Exercise: Go through the data below and gather each line containing "orange".

Stored data entries:
● ● ●

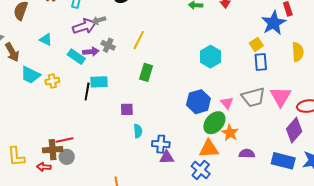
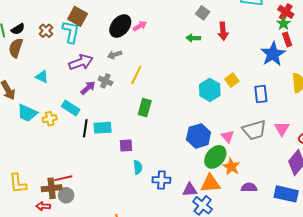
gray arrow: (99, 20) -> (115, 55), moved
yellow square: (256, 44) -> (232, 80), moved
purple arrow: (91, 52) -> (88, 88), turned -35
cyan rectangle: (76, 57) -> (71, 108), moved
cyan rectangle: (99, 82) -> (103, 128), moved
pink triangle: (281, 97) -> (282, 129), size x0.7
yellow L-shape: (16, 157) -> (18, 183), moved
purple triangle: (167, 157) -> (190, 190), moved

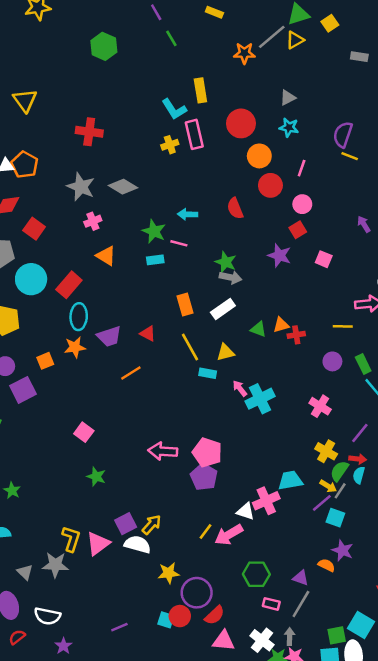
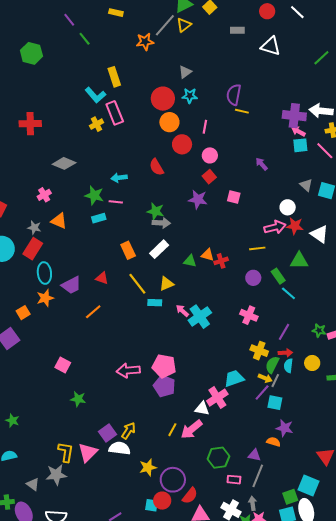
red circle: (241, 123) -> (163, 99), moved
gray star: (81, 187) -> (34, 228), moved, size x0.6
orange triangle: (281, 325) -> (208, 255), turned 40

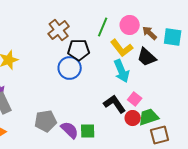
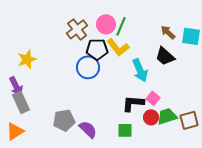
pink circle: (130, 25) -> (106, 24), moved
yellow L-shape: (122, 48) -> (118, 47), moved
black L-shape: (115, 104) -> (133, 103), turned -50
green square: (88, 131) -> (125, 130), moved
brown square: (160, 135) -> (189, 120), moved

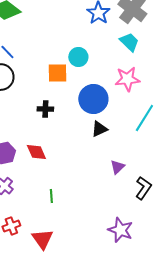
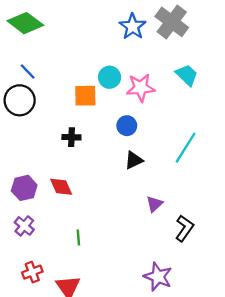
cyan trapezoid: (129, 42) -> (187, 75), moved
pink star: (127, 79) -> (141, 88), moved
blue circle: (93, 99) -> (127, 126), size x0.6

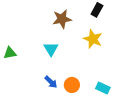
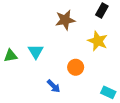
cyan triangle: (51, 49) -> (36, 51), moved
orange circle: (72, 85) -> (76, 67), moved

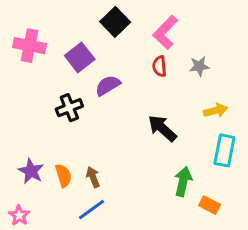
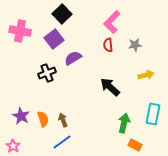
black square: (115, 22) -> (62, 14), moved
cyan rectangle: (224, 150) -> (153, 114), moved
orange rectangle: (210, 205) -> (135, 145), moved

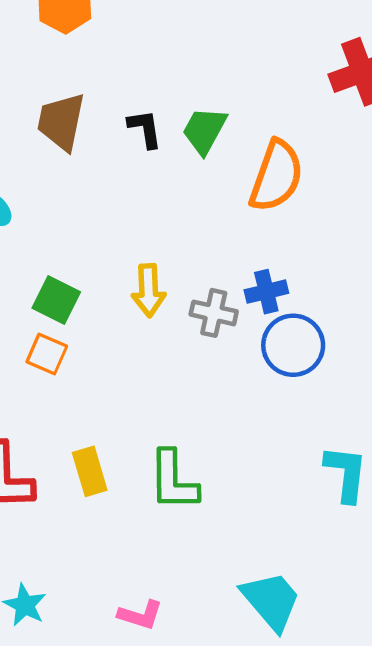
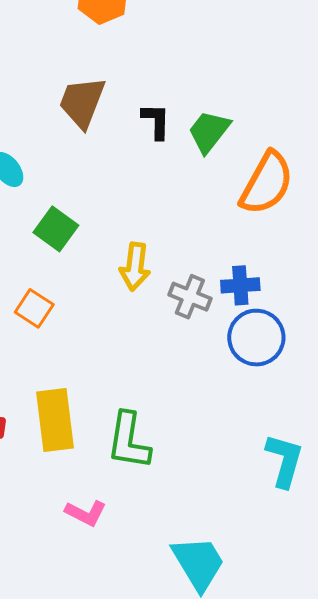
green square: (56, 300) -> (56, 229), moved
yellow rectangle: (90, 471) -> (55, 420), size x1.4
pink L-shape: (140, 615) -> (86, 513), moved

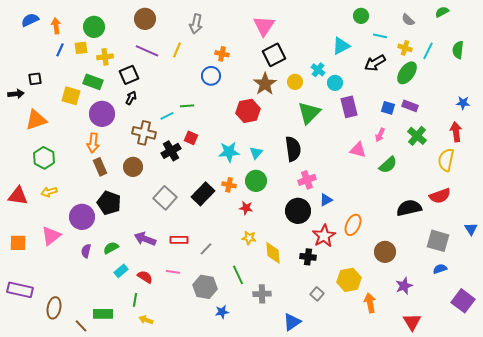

● ● ●

Answer below:
orange triangle: (281, 325) -> (208, 255), turned 40
orange circle: (72, 85) -> (76, 67), moved
orange rectangle: (210, 205) -> (135, 145), moved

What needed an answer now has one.